*WORK REQUIRED:*
A word-for-word copy of the listing is required, and it must contain no pictures.

★ ★ ★ ★

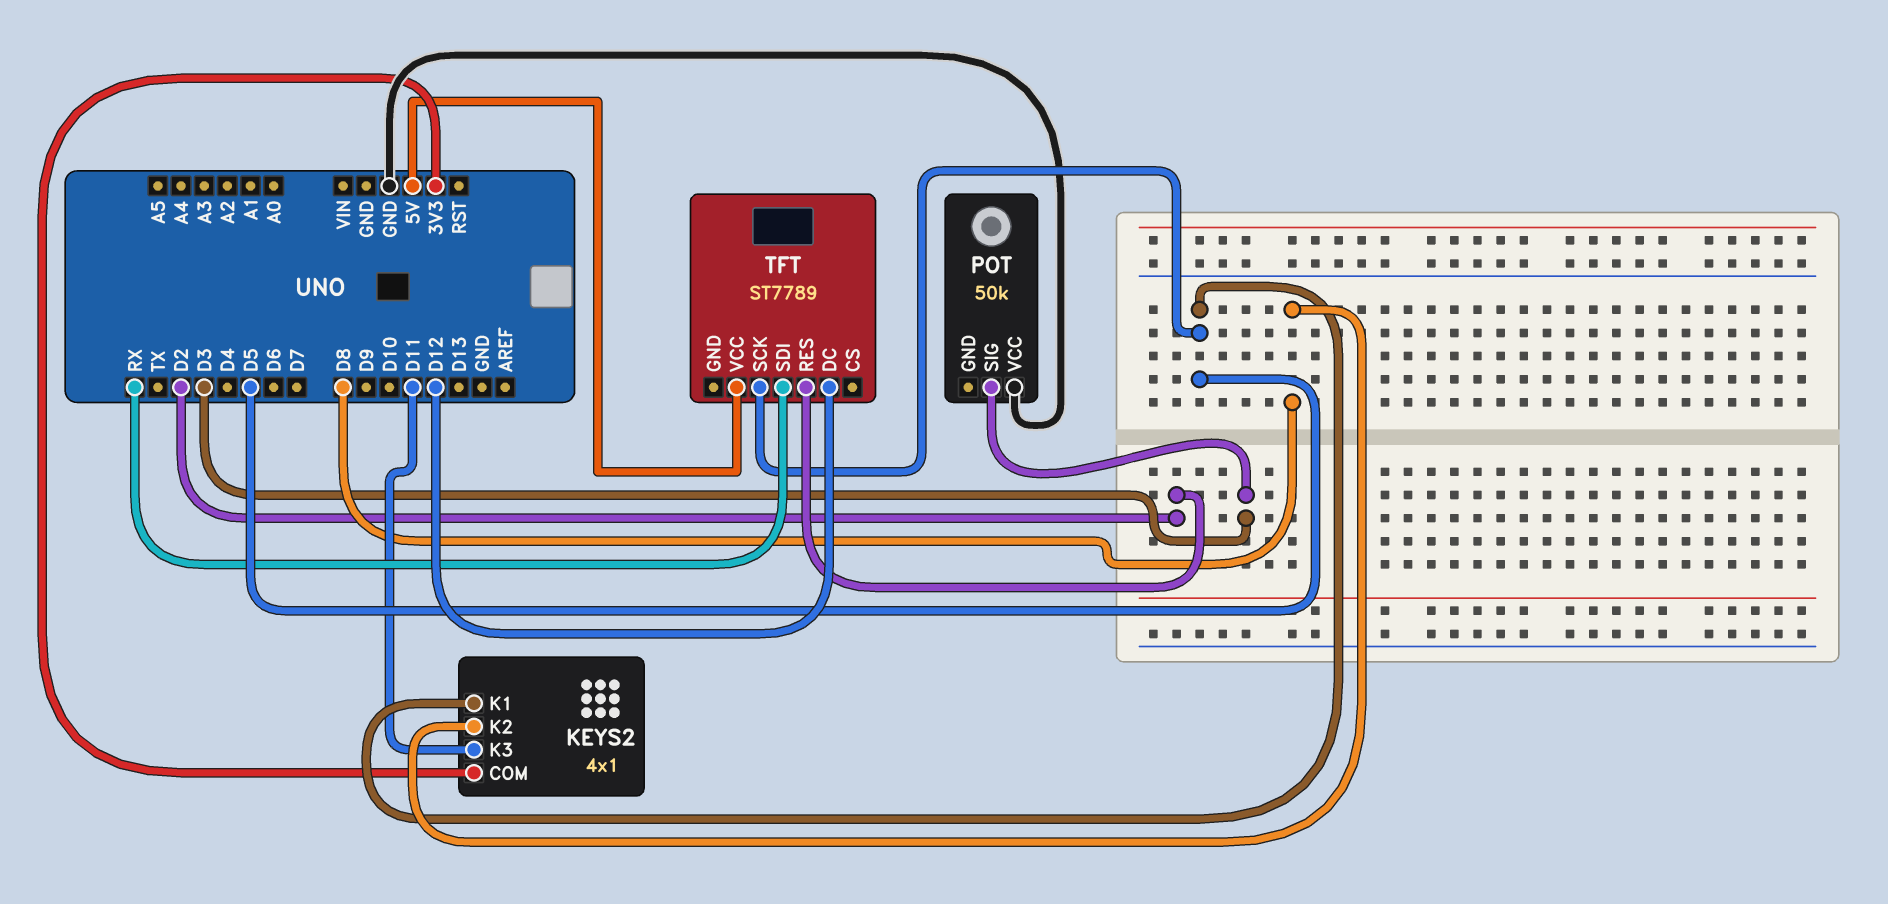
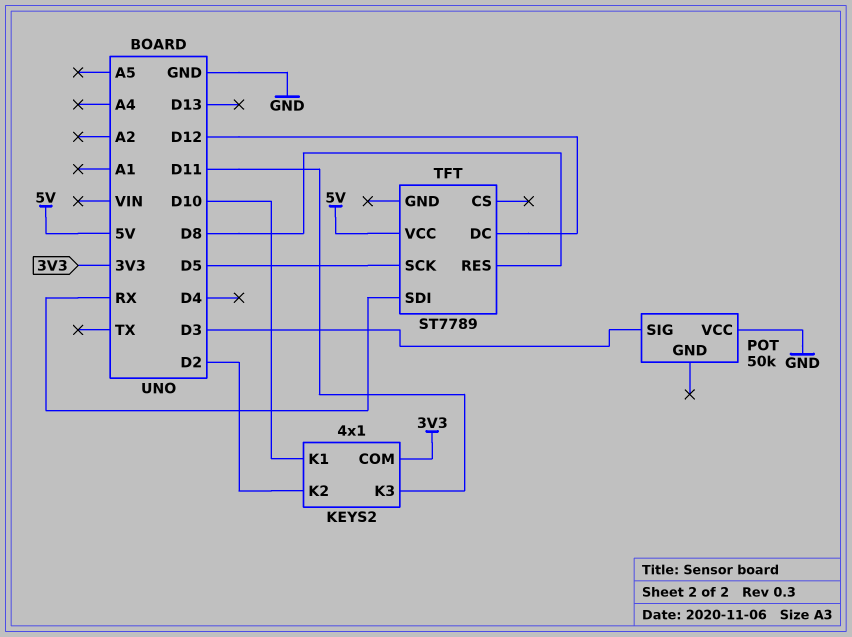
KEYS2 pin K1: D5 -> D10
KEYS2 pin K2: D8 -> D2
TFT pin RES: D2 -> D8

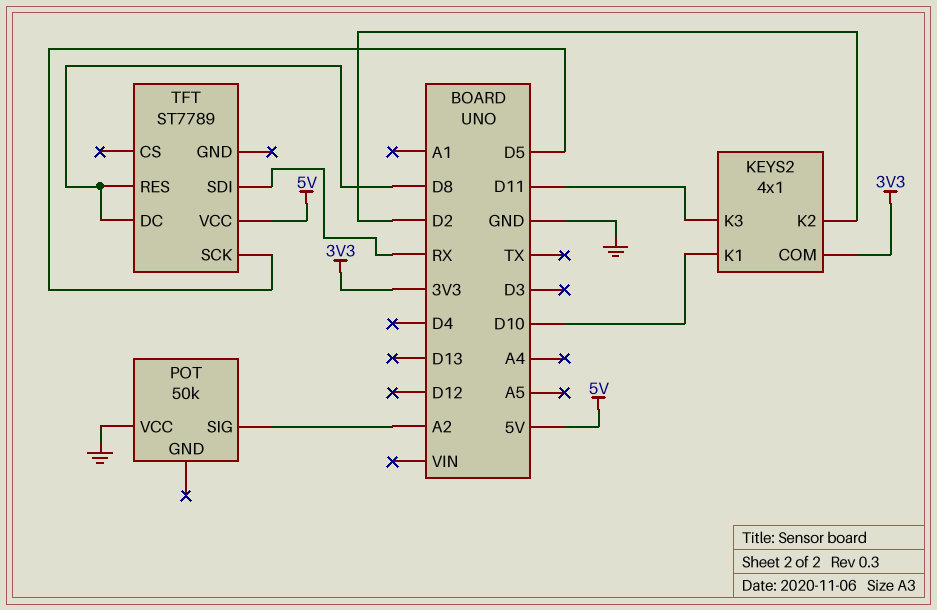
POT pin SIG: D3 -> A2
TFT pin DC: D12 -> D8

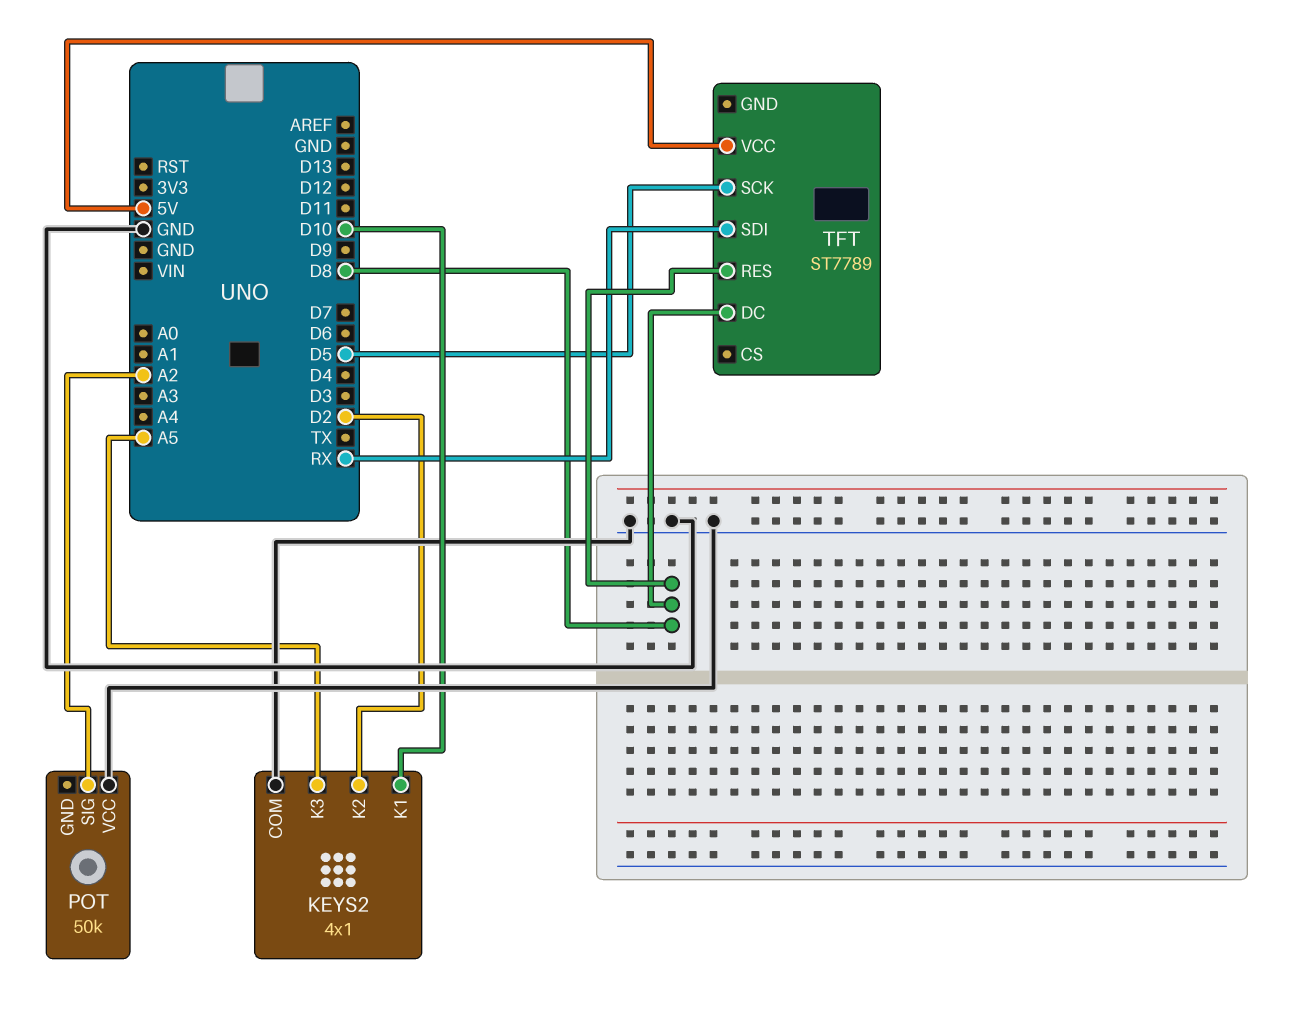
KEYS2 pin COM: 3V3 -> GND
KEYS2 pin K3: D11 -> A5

★ ★ ★ ★

*SOLUTION TO THE EXERCISE:*
KEYS2 pin K1: D5 -> D10
KEYS2 pin K2: D8 -> D2
TFT pin RES: D2 -> D8

POT pin SIG: D3 -> A2
TFT pin DC: D12 -> D8

KEYS2 pin COM: 3V3 -> GND
KEYS2 pin K3: D11 -> A5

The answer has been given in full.